- Problem statement:
Wherever the string "button" shows up in the records below, return that line.

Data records
..............................

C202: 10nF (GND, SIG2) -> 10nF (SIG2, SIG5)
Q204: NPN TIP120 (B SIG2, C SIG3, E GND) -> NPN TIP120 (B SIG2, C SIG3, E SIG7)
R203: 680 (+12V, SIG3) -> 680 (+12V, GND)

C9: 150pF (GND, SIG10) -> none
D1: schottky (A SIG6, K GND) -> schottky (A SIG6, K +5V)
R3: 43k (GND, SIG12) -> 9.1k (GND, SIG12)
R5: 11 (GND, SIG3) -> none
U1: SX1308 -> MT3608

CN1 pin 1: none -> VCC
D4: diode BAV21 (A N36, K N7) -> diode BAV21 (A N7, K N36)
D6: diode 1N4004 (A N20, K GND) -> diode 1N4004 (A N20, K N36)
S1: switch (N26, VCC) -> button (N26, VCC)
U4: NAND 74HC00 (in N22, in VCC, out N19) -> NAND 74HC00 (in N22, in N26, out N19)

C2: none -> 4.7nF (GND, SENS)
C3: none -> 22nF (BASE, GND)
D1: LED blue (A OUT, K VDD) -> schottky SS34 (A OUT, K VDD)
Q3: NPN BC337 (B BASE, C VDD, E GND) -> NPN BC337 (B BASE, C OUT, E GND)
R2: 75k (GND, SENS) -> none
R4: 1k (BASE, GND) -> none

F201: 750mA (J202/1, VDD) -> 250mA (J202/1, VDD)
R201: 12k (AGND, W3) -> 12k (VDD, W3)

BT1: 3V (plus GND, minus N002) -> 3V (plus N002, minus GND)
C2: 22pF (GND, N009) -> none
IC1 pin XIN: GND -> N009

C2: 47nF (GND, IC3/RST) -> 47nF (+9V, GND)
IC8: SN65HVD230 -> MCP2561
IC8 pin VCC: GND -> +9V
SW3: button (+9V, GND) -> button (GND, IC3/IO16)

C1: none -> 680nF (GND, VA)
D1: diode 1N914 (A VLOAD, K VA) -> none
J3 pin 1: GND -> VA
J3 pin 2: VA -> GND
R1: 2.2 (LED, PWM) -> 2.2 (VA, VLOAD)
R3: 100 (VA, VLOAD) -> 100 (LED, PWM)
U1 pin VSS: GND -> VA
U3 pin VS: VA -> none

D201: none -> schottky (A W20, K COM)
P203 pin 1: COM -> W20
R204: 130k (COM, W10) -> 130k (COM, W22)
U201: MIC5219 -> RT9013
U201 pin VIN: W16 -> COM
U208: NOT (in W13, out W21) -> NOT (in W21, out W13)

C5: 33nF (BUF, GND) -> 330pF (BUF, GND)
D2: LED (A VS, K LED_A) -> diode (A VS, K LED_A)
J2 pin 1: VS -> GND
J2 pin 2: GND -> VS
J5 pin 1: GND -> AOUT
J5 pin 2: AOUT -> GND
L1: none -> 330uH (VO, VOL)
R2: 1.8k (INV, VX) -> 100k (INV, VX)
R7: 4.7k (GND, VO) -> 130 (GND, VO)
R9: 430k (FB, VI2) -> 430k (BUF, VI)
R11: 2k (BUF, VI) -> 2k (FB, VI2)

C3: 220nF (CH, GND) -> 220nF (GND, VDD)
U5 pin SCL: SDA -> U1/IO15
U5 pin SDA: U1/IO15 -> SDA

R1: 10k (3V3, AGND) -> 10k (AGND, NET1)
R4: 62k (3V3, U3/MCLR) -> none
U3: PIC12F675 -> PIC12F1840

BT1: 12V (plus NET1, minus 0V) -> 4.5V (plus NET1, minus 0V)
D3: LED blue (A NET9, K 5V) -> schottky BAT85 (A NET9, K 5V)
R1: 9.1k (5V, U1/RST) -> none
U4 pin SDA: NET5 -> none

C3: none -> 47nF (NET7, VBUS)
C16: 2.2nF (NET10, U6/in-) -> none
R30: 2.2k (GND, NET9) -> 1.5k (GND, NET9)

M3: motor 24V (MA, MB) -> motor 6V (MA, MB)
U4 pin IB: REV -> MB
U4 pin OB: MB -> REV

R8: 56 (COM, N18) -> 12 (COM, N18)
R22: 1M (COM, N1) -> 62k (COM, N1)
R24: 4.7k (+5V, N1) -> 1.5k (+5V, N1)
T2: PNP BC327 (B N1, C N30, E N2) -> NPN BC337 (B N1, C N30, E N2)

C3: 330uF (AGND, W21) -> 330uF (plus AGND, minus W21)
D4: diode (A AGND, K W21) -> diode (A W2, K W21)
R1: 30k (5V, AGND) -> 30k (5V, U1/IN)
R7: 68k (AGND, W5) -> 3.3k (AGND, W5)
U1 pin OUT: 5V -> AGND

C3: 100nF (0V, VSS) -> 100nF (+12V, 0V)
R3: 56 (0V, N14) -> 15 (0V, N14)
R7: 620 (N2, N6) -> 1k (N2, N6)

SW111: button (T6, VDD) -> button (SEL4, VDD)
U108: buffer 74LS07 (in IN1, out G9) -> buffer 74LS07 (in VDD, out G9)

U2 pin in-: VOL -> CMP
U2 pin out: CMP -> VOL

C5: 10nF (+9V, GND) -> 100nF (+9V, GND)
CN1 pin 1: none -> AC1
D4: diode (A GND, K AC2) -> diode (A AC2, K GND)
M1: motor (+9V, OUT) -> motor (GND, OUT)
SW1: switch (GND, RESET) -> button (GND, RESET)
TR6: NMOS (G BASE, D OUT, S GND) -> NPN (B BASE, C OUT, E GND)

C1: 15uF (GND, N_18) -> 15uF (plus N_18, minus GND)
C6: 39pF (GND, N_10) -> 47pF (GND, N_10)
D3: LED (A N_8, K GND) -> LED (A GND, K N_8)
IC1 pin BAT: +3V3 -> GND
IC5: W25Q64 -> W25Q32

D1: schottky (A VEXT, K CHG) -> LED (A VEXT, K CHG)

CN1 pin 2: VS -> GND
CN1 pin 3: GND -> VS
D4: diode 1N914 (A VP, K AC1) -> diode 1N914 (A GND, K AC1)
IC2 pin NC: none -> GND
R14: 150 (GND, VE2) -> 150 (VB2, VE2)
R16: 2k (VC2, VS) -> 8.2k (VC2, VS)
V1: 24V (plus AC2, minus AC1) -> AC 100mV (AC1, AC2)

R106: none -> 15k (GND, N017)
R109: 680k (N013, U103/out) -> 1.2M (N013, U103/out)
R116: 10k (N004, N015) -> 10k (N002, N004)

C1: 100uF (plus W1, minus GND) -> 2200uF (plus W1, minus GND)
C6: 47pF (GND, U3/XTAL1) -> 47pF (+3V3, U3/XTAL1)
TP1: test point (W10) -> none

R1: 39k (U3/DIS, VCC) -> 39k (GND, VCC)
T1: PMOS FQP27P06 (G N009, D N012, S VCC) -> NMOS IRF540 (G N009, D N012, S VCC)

..............................

- Solution:
S1: switch (N26, VCC) -> button (N26, VCC)
SW3: button (+9V, GND) -> button (GND, IC3/IO16)
SW111: button (T6, VDD) -> button (SEL4, VDD)
SW1: switch (GND, RESET) -> button (GND, RESET)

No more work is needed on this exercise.